Your task is to copy the data exactly while leaving out every picture.

··· RECORDS FOR THIS TASK ···

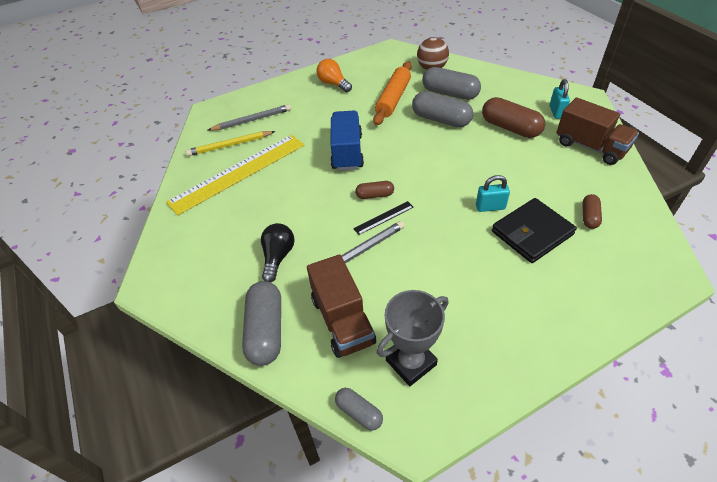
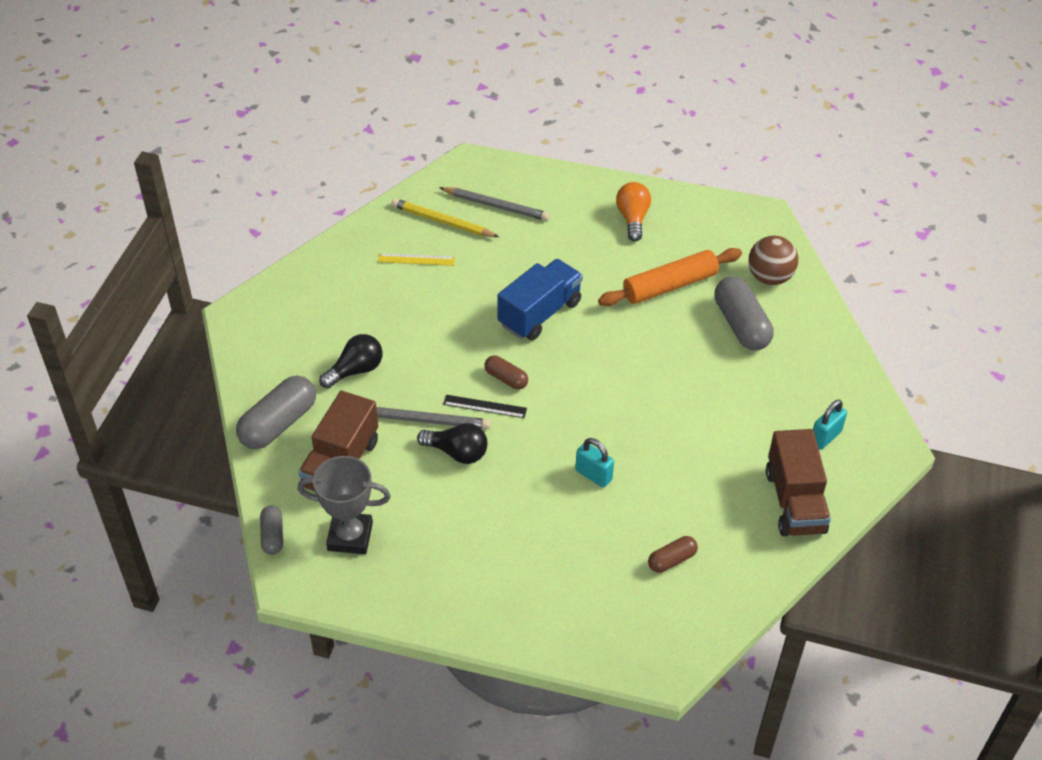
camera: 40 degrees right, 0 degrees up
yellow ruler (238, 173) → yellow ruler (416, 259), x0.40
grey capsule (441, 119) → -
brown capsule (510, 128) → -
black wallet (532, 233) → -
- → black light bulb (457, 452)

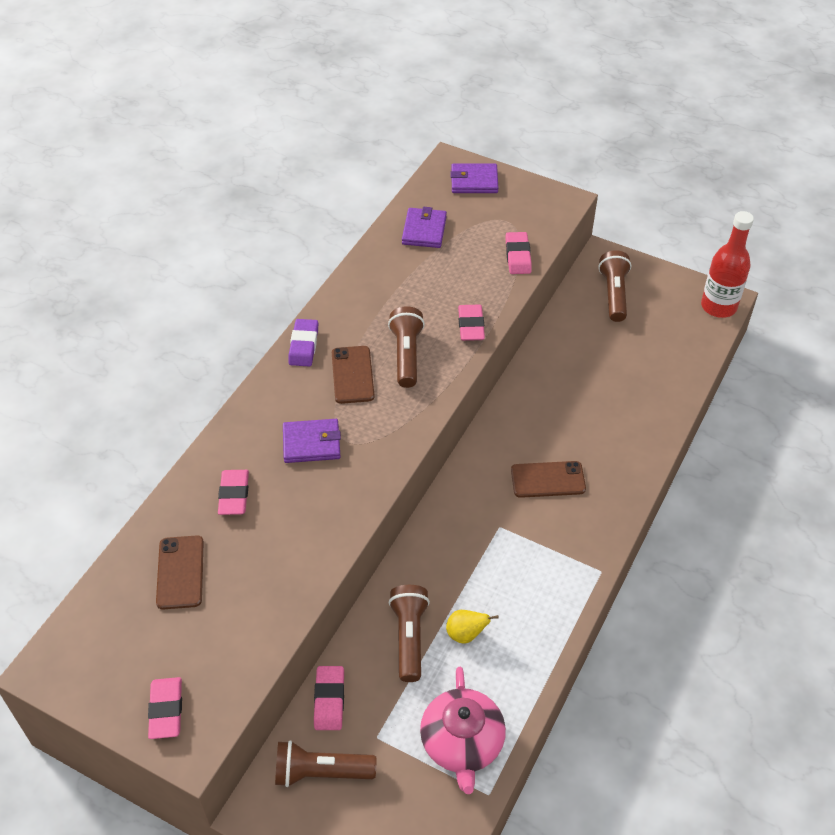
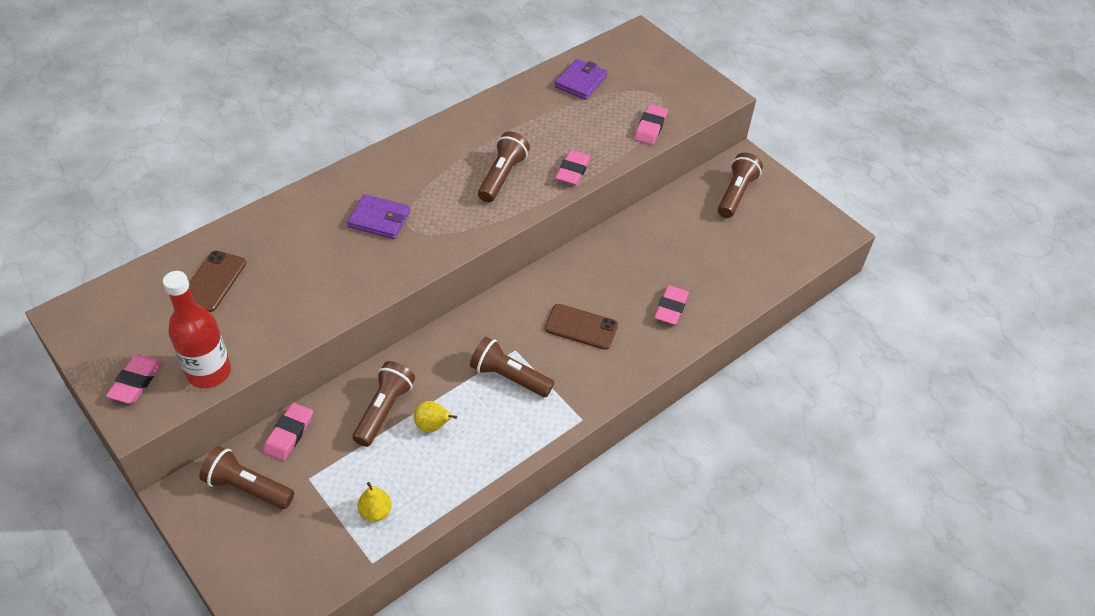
camera: 20 degrees right, 0 degrees up
pink eraser (234, 495) → pink eraser (671, 307), shifted
purple eraser (304, 345) → -
brown phone (352, 375) → -
pink teapot (462, 743) → yellow pear (375, 512)
purple wallet (474, 181) → -
red bottle (718, 306) → red bottle (209, 372), shifted
- → brown flashlight (509, 377)

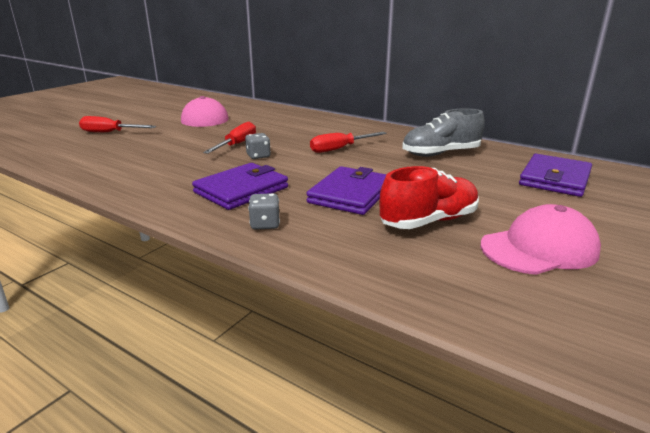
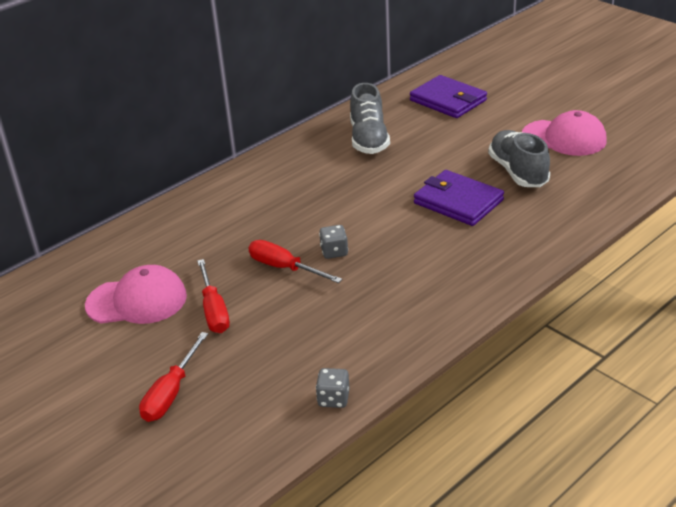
camera: 75 degrees left, 10 degrees up
purple wallet (241, 190) → -
grey dice (265, 224) → grey dice (333, 399), shifted
red screwdriver (340, 149) → red screwdriver (214, 310), shifted
red shoe (429, 221) → grey shoe (518, 172)
pink cap (539, 248) → pink cap (564, 138), 120 degrees clockwise

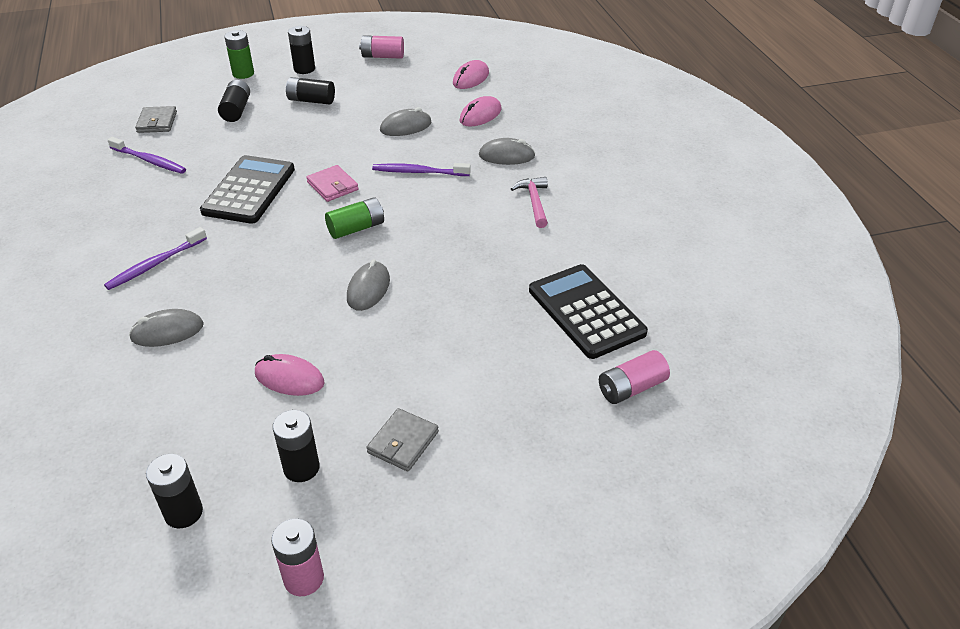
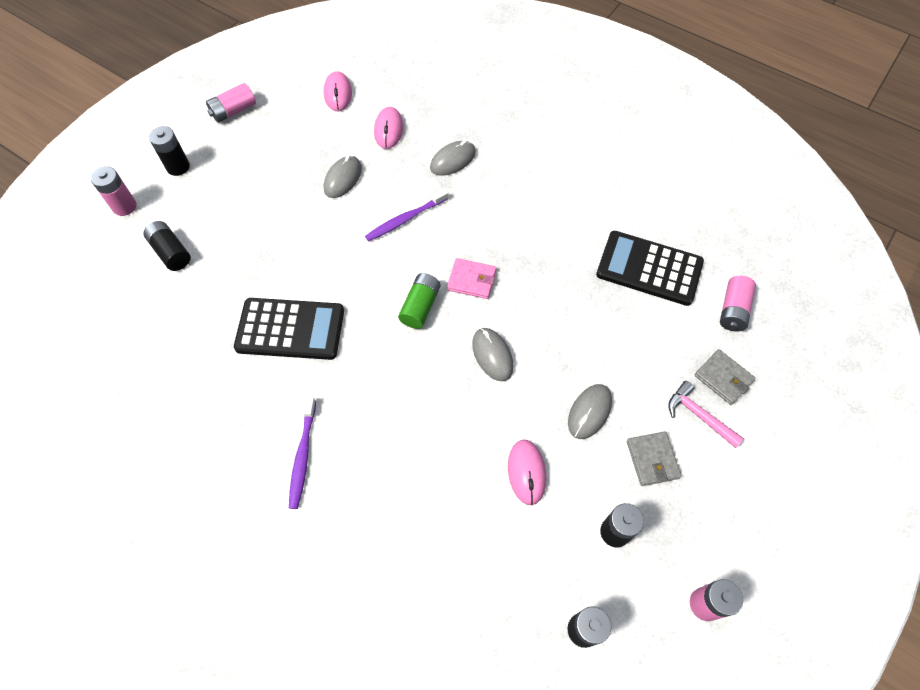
camera: 40 degrees left, 20 degrees up
purple toothbrush (149, 161) → -
grey mouse (167, 331) → grey mouse (589, 412), shifted
grey wallet (157, 122) → grey wallet (723, 378), shifted
black calculator (249, 190) → black calculator (290, 329), 120 degrees clockwise
green battery (243, 73) → pink battery (124, 206)
pink mouse (289, 378) → pink mouse (526, 472), 75 degrees counterclockwise
black battery (311, 100) → -
pink wallet (332, 186) → pink wallet (471, 280), shifted
pink hammer (534, 202) → pink hammer (698, 415), shifted

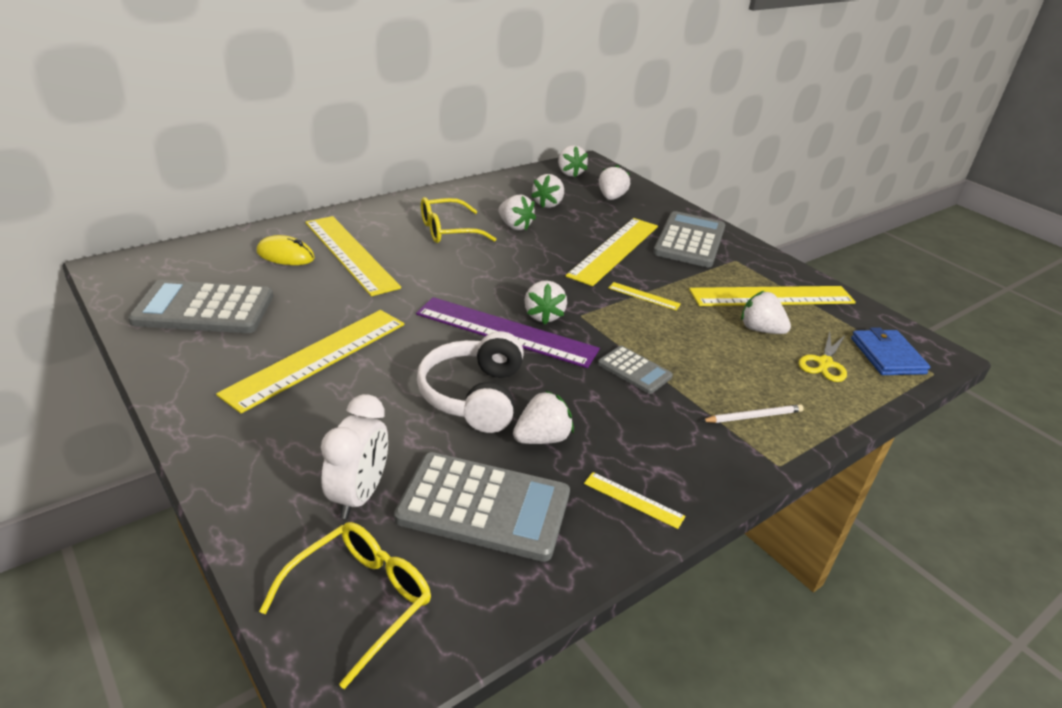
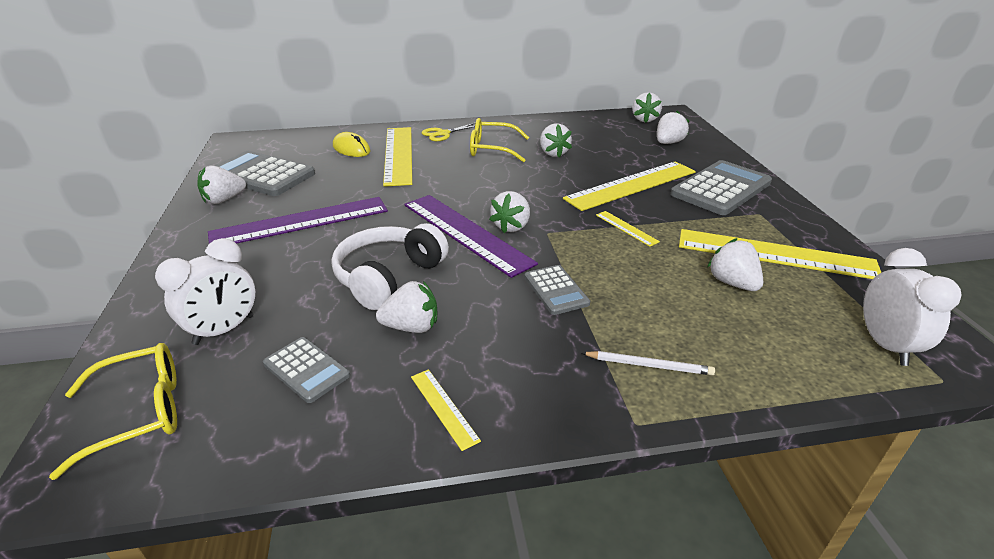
camera: 30 degrees right, 0 degrees up
yellow ruler (317, 357) → purple ruler (300, 222)
grey calculator (484, 506) → grey calculator (306, 369), x0.53
white strawberry (548, 204) → white strawberry (224, 200), shifted
yellow scissors (824, 363) → yellow scissors (443, 134), shifted
blue wallet (887, 356) → white clock (885, 345)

···

• RESPONSE BOX
camera: 40 degrees right, 0 degrees up
yellow ruler (238, 173) → yellow ruler (416, 259), x0.40
grey capsule (441, 119) → -
brown capsule (510, 128) → -
black wallet (532, 233) → -
- → black light bulb (457, 452)

camera: 20 degrees right, 0 degrees up
pink eraser (234, 495) → pink eraser (671, 307), shifted
purple eraser (304, 345) → -
brown phone (352, 375) → -
pink teapot (462, 743) → yellow pear (375, 512)
purple wallet (474, 181) → -
red bottle (718, 306) → red bottle (209, 372), shifted
- → brown flashlight (509, 377)

camera: 75 degrees left, 10 degrees up
purple wallet (241, 190) → -
grey dice (265, 224) → grey dice (333, 399), shifted
red screwdriver (340, 149) → red screwdriver (214, 310), shifted
red shoe (429, 221) → grey shoe (518, 172)
pink cap (539, 248) → pink cap (564, 138), 120 degrees clockwise

camera: 40 degrees left, 20 degrees up
purple toothbrush (149, 161) → -
grey mouse (167, 331) → grey mouse (589, 412), shifted
grey wallet (157, 122) → grey wallet (723, 378), shifted
black calculator (249, 190) → black calculator (290, 329), 120 degrees clockwise
green battery (243, 73) → pink battery (124, 206)
pink mouse (289, 378) → pink mouse (526, 472), 75 degrees counterclockwise
black battery (311, 100) → -
pink wallet (332, 186) → pink wallet (471, 280), shifted
pink hammer (534, 202) → pink hammer (698, 415), shifted

camera: 30 degrees right, 0 degrees up
yellow ruler (317, 357) → purple ruler (300, 222)
grey calculator (484, 506) → grey calculator (306, 369), x0.53
white strawberry (548, 204) → white strawberry (224, 200), shifted
yellow scissors (824, 363) → yellow scissors (443, 134), shifted
blue wallet (887, 356) → white clock (885, 345)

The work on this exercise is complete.